▶ [Set problem]
Extract each line of the listing below that contains the word "kern".

▶ [Material provided]
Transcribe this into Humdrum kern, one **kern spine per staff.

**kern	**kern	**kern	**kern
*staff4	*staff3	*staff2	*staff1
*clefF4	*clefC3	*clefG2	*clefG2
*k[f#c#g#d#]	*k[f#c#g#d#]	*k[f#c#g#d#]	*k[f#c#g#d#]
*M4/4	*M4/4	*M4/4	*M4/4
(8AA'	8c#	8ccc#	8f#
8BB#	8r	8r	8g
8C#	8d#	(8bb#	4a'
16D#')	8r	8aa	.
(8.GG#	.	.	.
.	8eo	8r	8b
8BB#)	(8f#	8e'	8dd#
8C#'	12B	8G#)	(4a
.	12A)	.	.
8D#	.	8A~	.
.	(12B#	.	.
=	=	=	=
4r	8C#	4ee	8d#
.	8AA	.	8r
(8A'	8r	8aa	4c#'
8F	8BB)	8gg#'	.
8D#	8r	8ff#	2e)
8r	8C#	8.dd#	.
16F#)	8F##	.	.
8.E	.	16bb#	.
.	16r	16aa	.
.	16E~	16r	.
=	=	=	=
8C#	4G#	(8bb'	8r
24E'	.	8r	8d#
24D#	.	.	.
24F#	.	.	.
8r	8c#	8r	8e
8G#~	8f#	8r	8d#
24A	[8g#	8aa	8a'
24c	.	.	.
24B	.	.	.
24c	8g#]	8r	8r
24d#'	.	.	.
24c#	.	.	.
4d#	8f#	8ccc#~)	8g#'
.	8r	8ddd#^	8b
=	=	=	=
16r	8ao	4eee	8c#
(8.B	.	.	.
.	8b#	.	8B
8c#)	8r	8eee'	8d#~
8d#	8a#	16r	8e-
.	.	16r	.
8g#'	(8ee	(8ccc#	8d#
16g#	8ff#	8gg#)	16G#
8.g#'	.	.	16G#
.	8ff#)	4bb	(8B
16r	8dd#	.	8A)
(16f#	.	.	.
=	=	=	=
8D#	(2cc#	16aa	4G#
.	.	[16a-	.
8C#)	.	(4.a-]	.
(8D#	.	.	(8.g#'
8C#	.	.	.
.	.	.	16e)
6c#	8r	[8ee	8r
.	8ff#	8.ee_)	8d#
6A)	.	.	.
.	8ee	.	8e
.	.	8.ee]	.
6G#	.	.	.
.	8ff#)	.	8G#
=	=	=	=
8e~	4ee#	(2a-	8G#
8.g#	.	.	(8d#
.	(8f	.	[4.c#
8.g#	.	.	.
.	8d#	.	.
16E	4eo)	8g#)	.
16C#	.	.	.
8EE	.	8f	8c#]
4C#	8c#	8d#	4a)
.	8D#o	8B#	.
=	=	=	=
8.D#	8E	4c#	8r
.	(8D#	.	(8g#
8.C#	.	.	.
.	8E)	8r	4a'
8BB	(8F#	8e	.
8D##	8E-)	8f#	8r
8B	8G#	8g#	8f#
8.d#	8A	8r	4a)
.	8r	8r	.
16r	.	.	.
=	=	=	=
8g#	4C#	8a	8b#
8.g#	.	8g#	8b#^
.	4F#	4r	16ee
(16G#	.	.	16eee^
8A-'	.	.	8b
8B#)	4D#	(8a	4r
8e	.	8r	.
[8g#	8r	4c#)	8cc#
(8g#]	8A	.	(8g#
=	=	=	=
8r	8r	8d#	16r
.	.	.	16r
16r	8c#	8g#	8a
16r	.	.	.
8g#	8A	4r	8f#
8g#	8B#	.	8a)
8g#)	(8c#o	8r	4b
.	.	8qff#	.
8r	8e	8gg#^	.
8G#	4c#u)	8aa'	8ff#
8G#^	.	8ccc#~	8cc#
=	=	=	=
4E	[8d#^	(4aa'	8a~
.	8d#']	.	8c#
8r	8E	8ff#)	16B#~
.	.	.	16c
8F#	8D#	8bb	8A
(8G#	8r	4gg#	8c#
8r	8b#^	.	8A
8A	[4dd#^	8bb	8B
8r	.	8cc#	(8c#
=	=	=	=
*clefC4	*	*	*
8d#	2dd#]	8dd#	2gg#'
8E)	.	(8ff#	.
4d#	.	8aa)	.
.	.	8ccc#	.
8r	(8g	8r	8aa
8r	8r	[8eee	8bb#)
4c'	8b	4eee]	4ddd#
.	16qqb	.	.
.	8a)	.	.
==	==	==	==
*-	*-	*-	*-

==

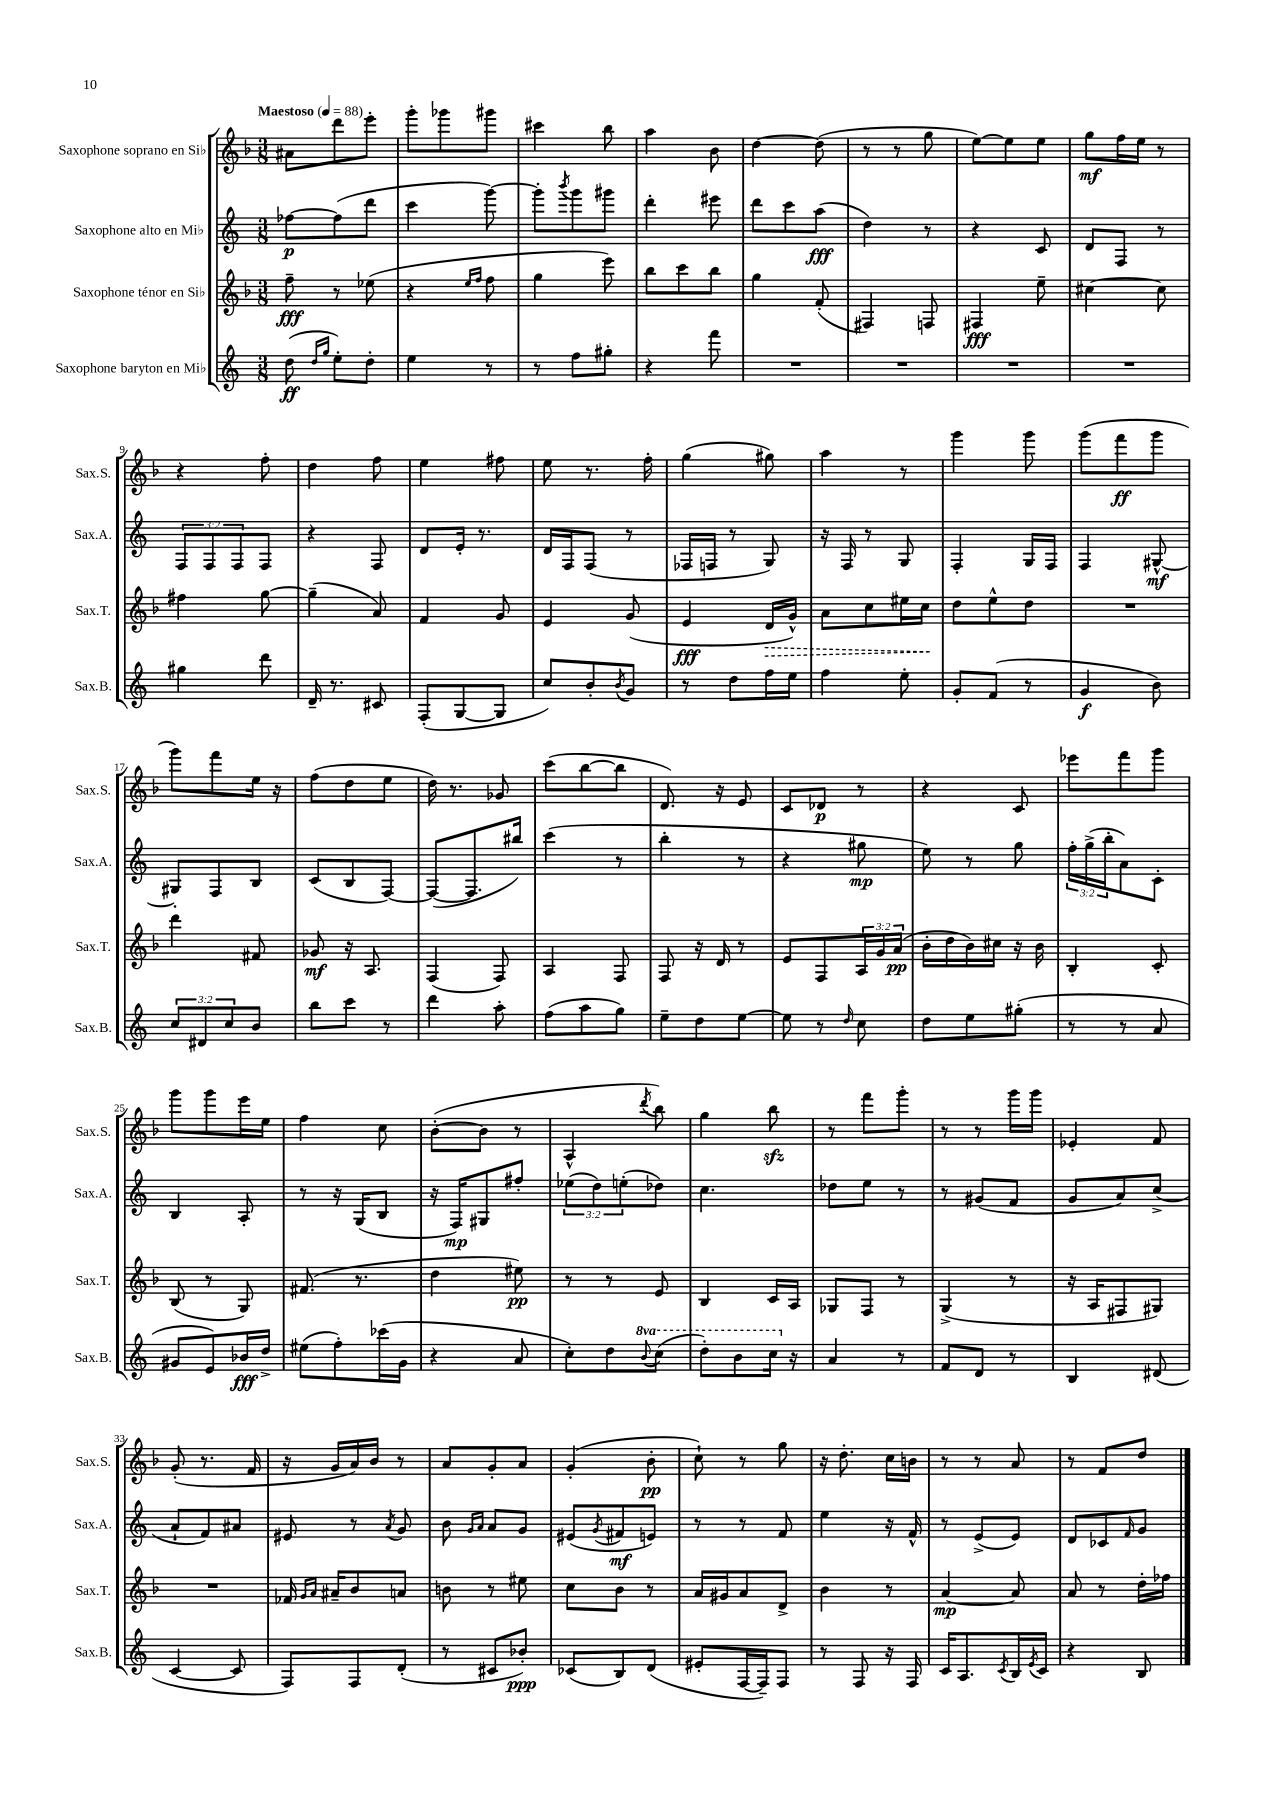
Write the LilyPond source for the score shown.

▶ [Solution to this exercise]
Transcribe this into Humdrum kern, one **kern spine per staff.
**kern	**kern	**kern	**kern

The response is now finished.